RECORDS TO PROCESS —
%%

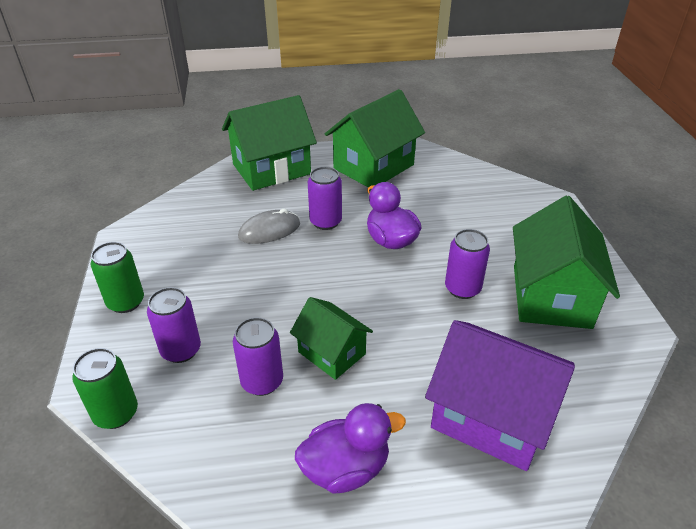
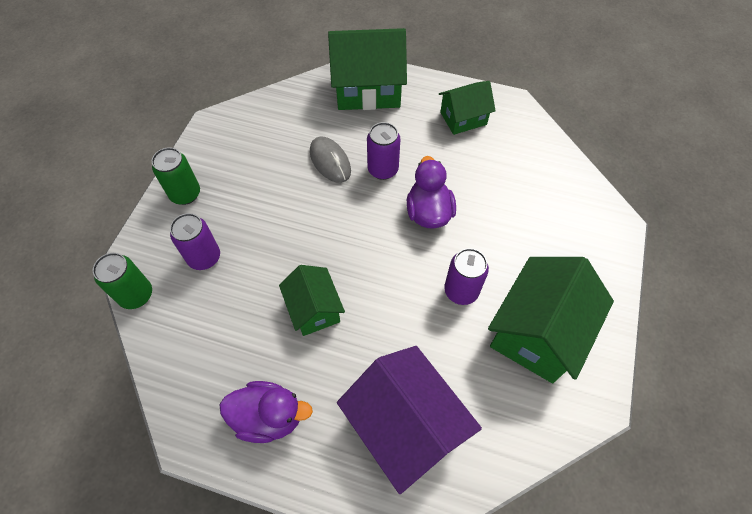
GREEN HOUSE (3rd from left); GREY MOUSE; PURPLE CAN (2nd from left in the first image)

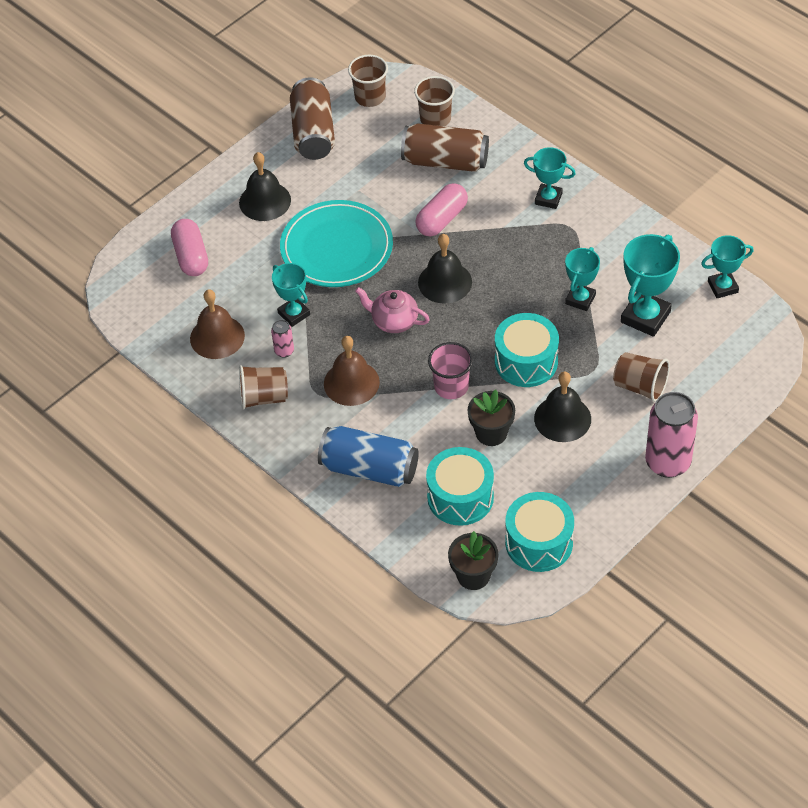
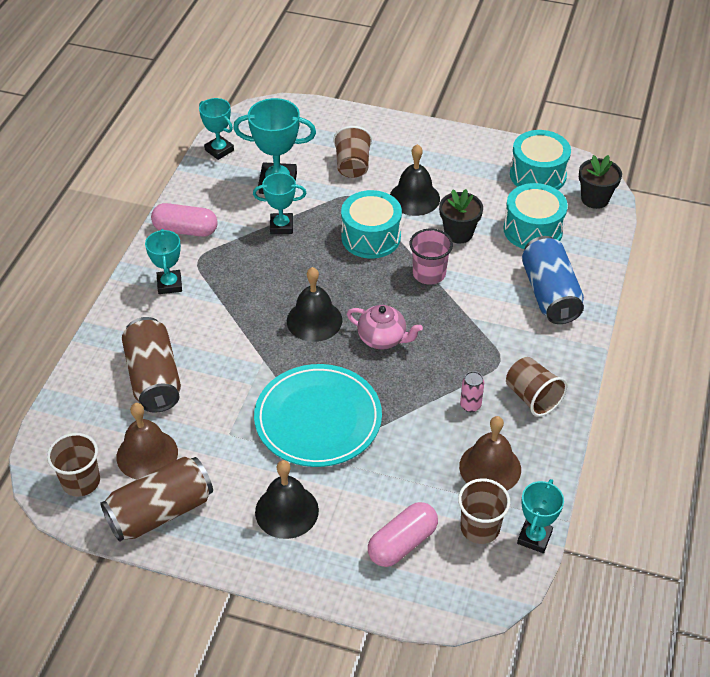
BROWN CUP (3rd from left); PINK CAPSULE (1st from left); TURQUOISE TROPHY (5th from left); PINK TEAPOT; BROWN BELL (1st from left); PINK CAN (2nd from left in the first image)

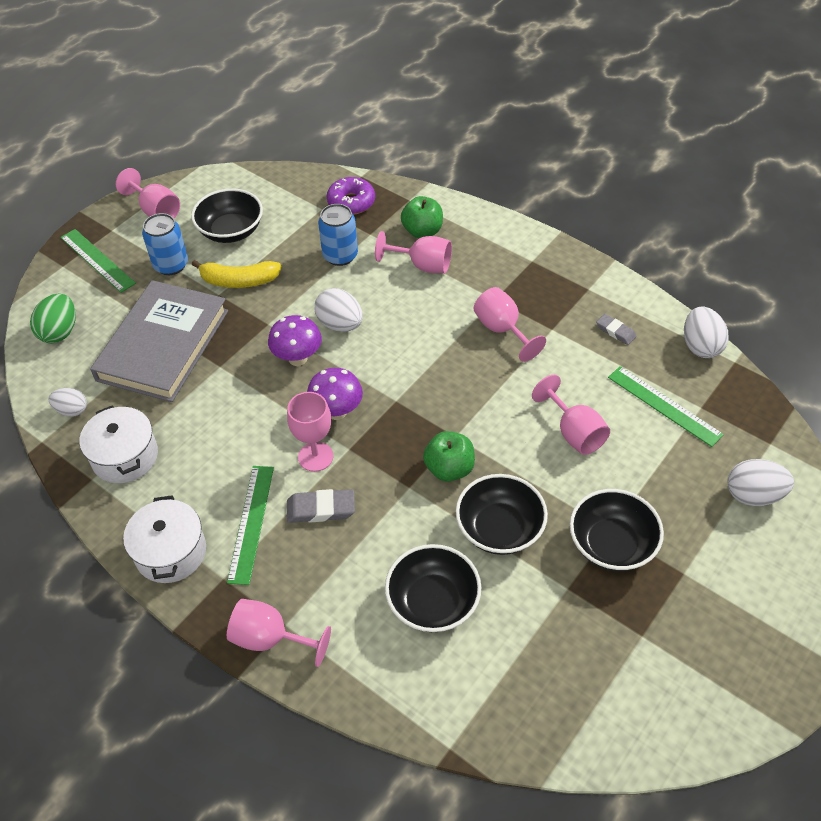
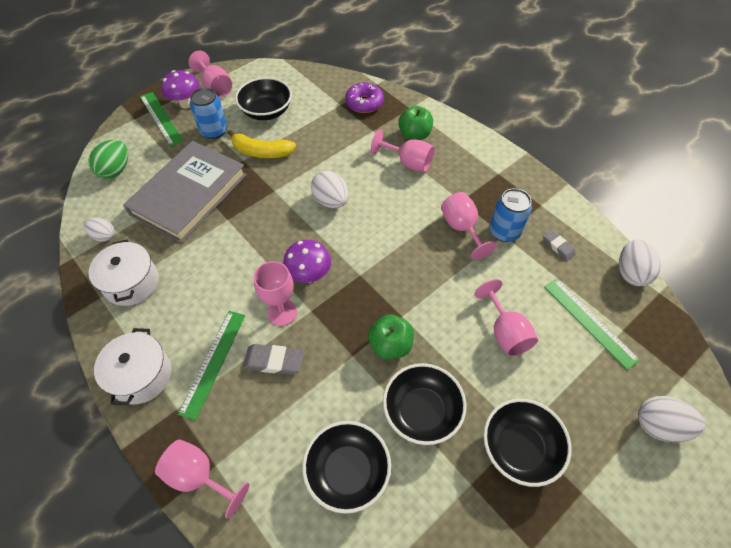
BLUE CAN (2nd from left); PURPLE MUSHROOM (1st from left)

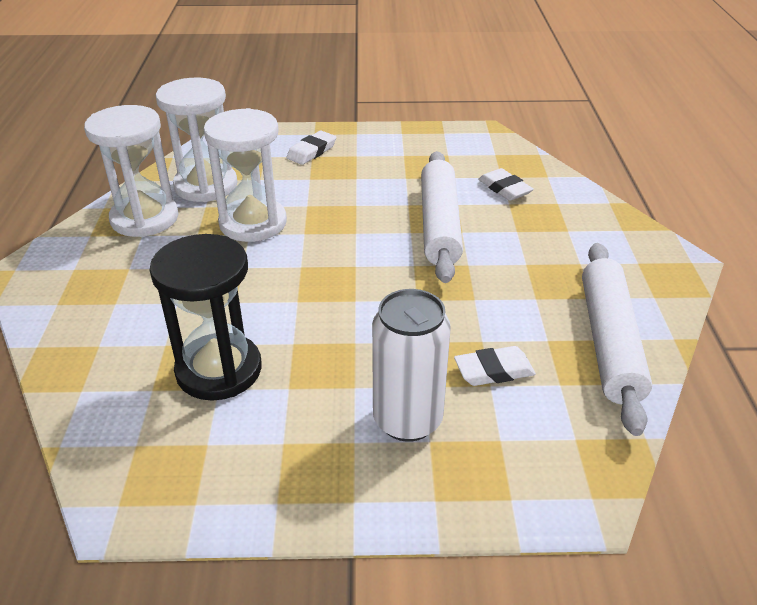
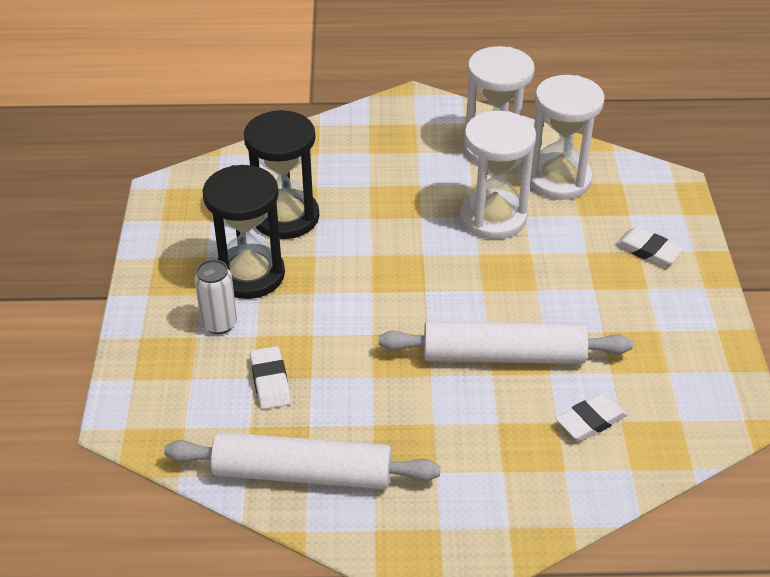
WHITE CAN; BLACK HOURGLASS (1st from left)

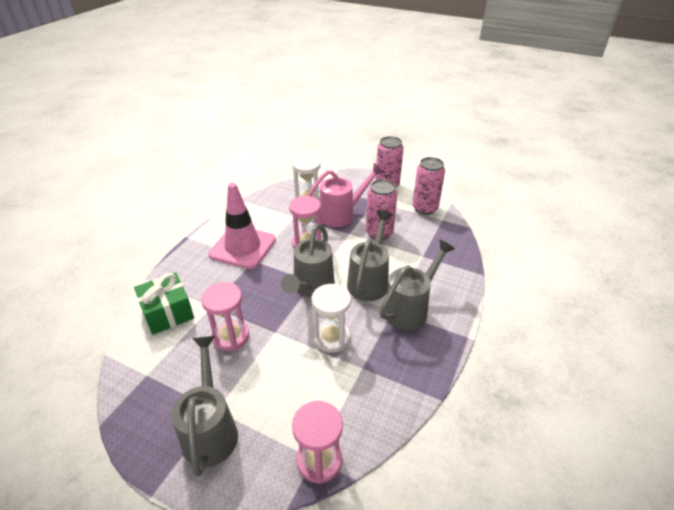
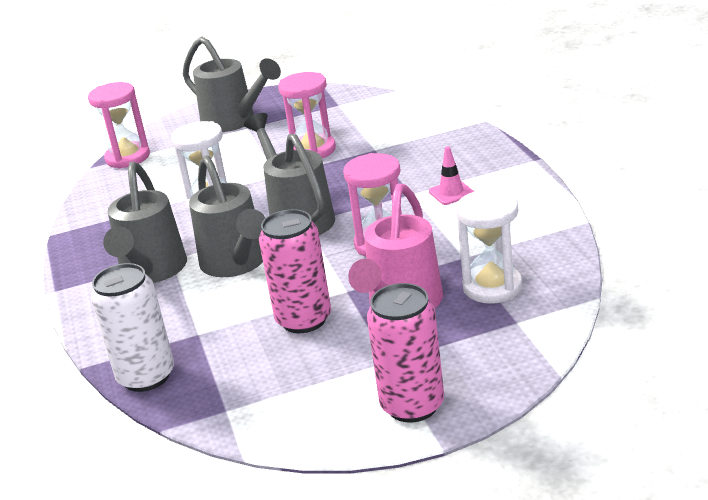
PINK CAN (3rd from left in the first image); PINK TRAFFIC CONE; GREEN GIFT; WHITE CAN

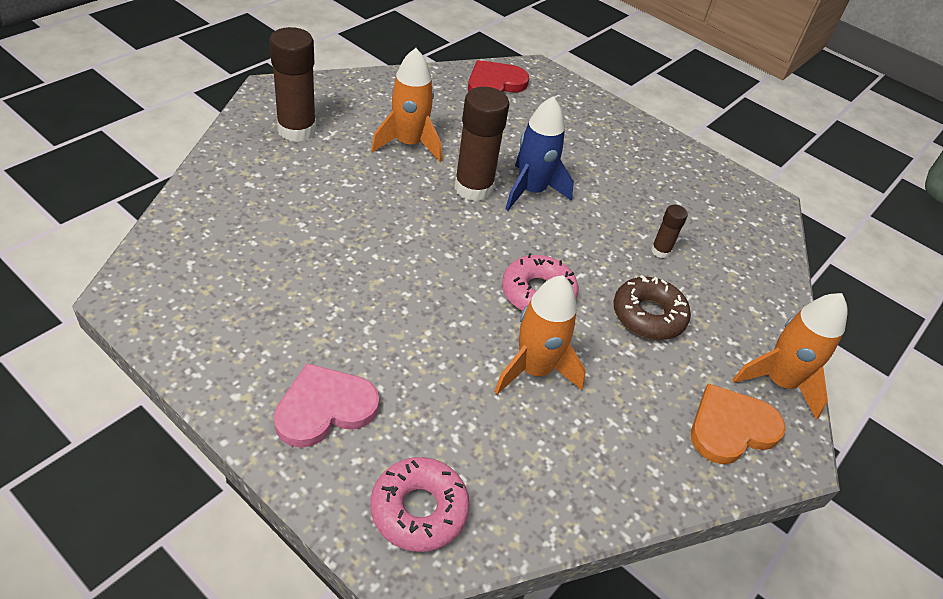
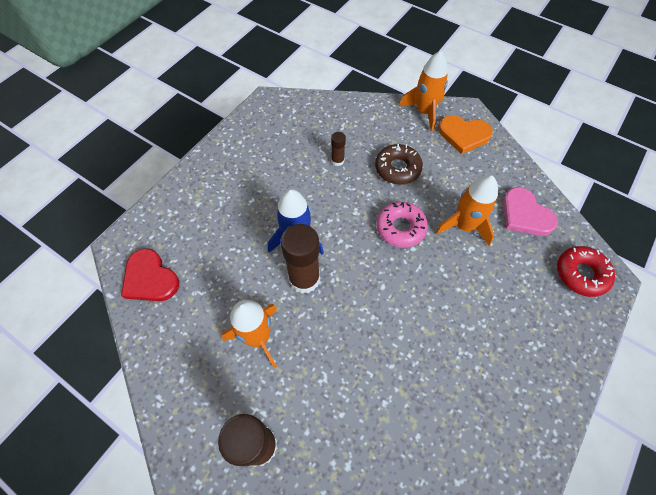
PINK HEART; ORANGE HEART; RED DONUT

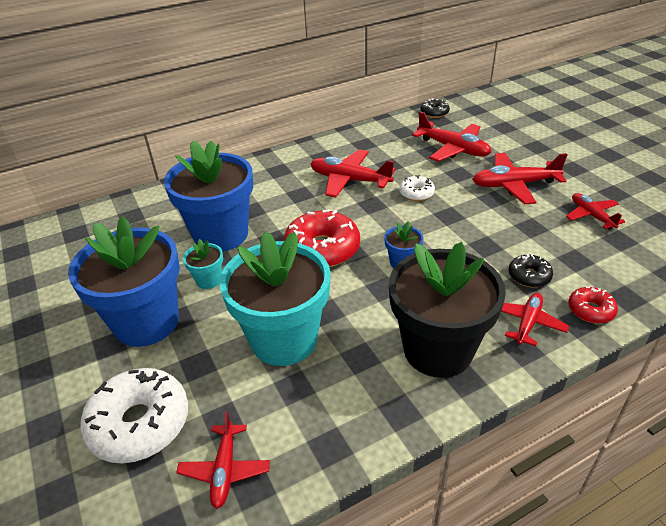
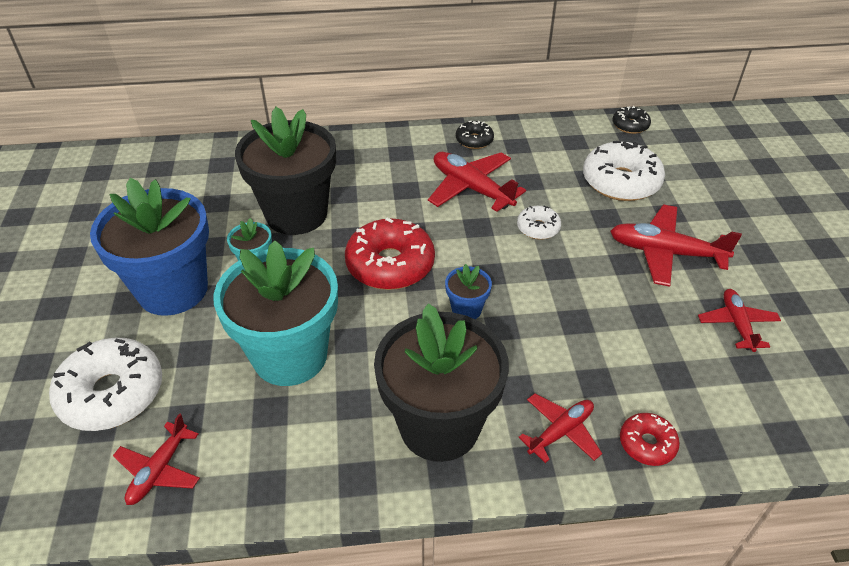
WHITE DONUT (3rd from left); BLACK FLOWER POT (1st from left); BLACK DONUT (1st from left)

%%

WHAT YOU NEED TO DO — Take every record and copy it word for word, dropping the pictures.

ANSWER TO THIS TASK —
GREEN HOUSE (3rd from left); GREY MOUSE; PURPLE CAN (2nd from left in the first image)

BROWN CUP (3rd from left); PINK CAPSULE (1st from left); TURQUOISE TROPHY (5th from left); PINK TEAPOT; BROWN BELL (1st from left); PINK CAN (2nd from left in the first image)

BLUE CAN (2nd from left); PURPLE MUSHROOM (1st from left)

WHITE CAN; BLACK HOURGLASS (1st from left)

PINK CAN (3rd from left in the first image); PINK TRAFFIC CONE; GREEN GIFT; WHITE CAN

PINK HEART; ORANGE HEART; RED DONUT

WHITE DONUT (3rd from left); BLACK FLOWER POT (1st from left); BLACK DONUT (1st from left)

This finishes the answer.